Task objective | Your task is to repeat all of the data exactly while excluding the pictures.

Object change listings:
§
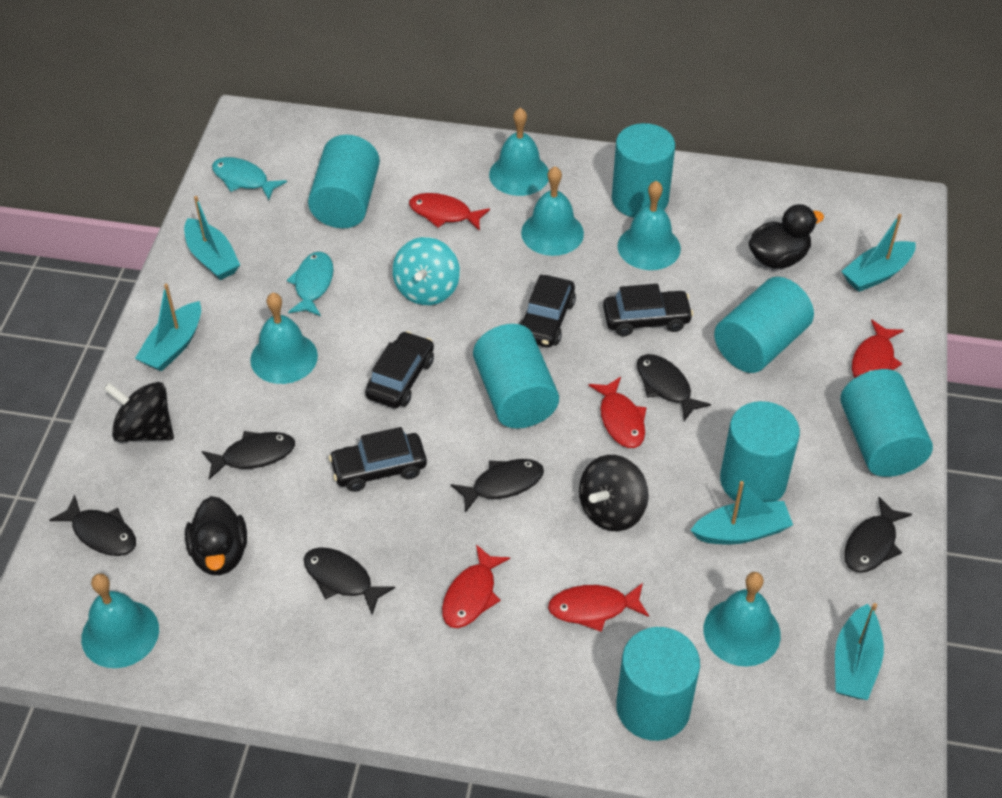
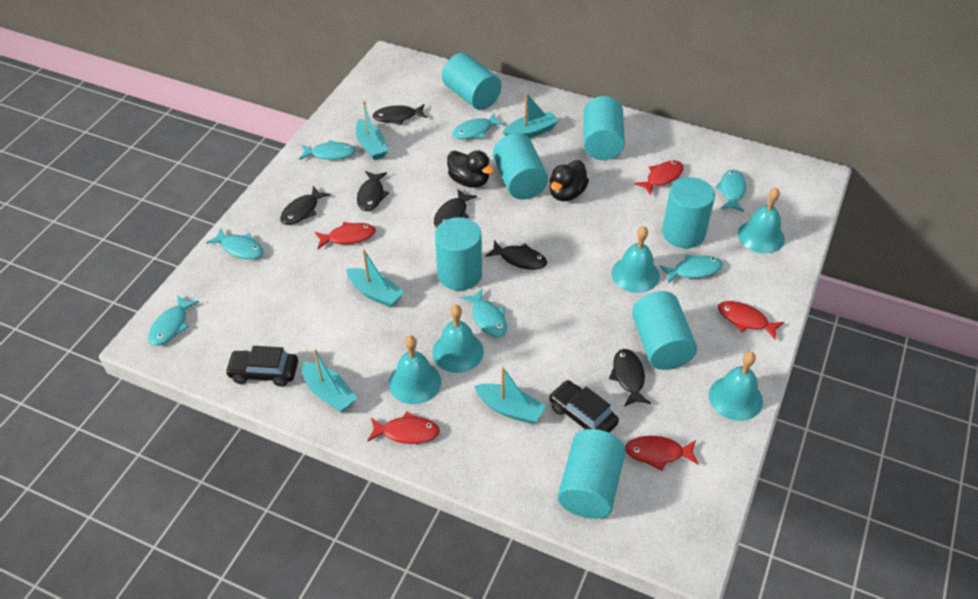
black car: 4 -> 2
black spinning top: 2 -> 0
turquoise bell: 6 -> 5
turquoise fish: 2 -> 7
turquoise spinning top: 1 -> 0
§
Solution to the exercise |
black car: 4 -> 2
black spinning top: 2 -> 0
turquoise bell: 6 -> 5
turquoise fish: 2 -> 7
turquoise spinning top: 1 -> 0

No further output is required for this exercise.